EXERCISE →
Among the entries below, find all lines that include "moved" and copy them.

DATA TO USE →
*** Begin section ***
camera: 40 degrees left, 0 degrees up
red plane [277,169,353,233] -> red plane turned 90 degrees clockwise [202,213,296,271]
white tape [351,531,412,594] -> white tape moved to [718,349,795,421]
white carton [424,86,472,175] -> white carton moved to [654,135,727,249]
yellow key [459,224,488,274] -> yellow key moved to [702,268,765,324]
*** End section ***
*** Begin section ***
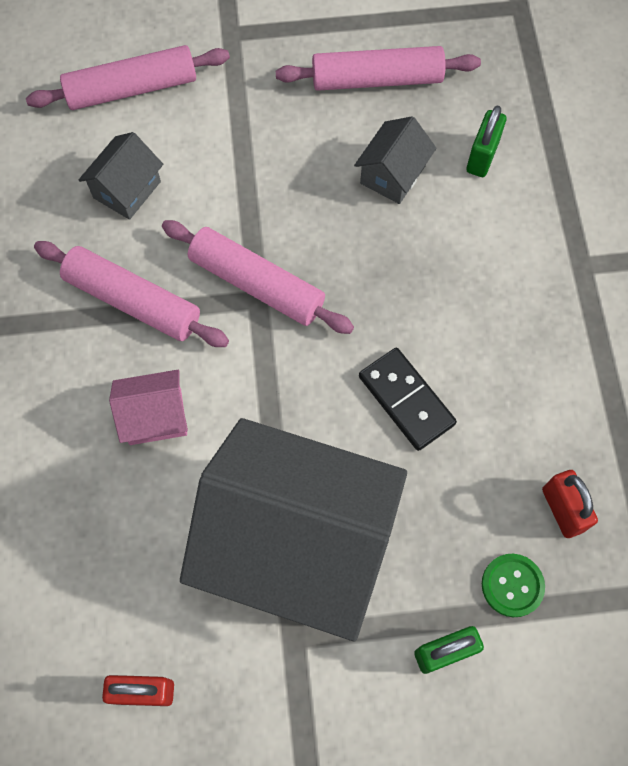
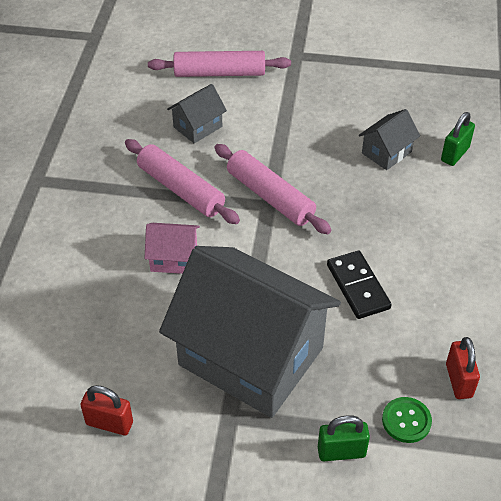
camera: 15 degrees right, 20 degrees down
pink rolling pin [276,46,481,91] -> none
*** End section ***
YOUR RESPONSE →
white tape [351,531,412,594] -> white tape moved to [718,349,795,421]
white carton [424,86,472,175] -> white carton moved to [654,135,727,249]
yellow key [459,224,488,274] -> yellow key moved to [702,268,765,324]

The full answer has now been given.